Colored geometric primitive data:
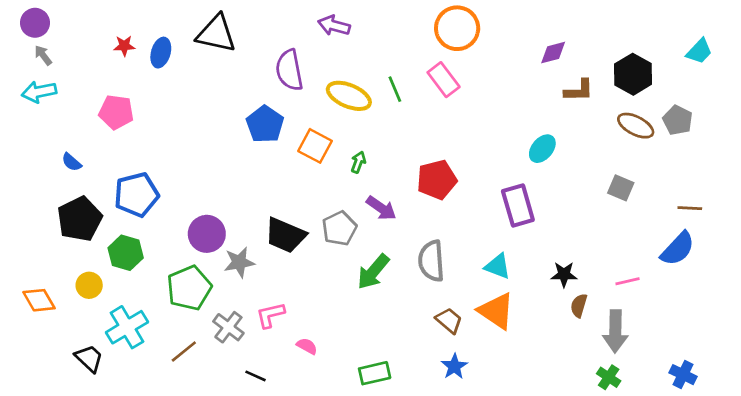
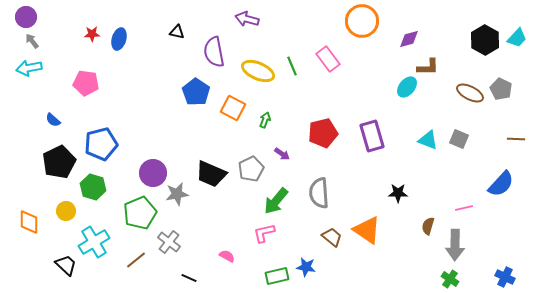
orange circle: (457, 28) -> (362, 21), moved
black triangle: (216, 34) -> (177, 32), moved, size x0.5
black hexagon: (633, 74) -> (485, 40), moved
cyan ellipse: (542, 149) -> (407, 87), moved
purple rectangle: (518, 205) -> (372, 136), moved
purple arrow: (381, 208) -> (282, 154), size x0.7
brown line: (690, 208) -> (516, 139), moved
cyan triangle: (498, 266) -> (428, 140), moved
black star: (564, 274) -> (398, 193), moved
orange diamond: (39, 300) -> (29, 222), turned 30
pink L-shape: (270, 315) -> (264, 233), moved
blue star: (454, 366) -> (306, 267), moved, turned -30

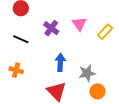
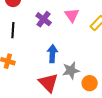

Prompt | Determine how many lines of the entries contain the string "star", and reply with nothing but the number.

Reply | 2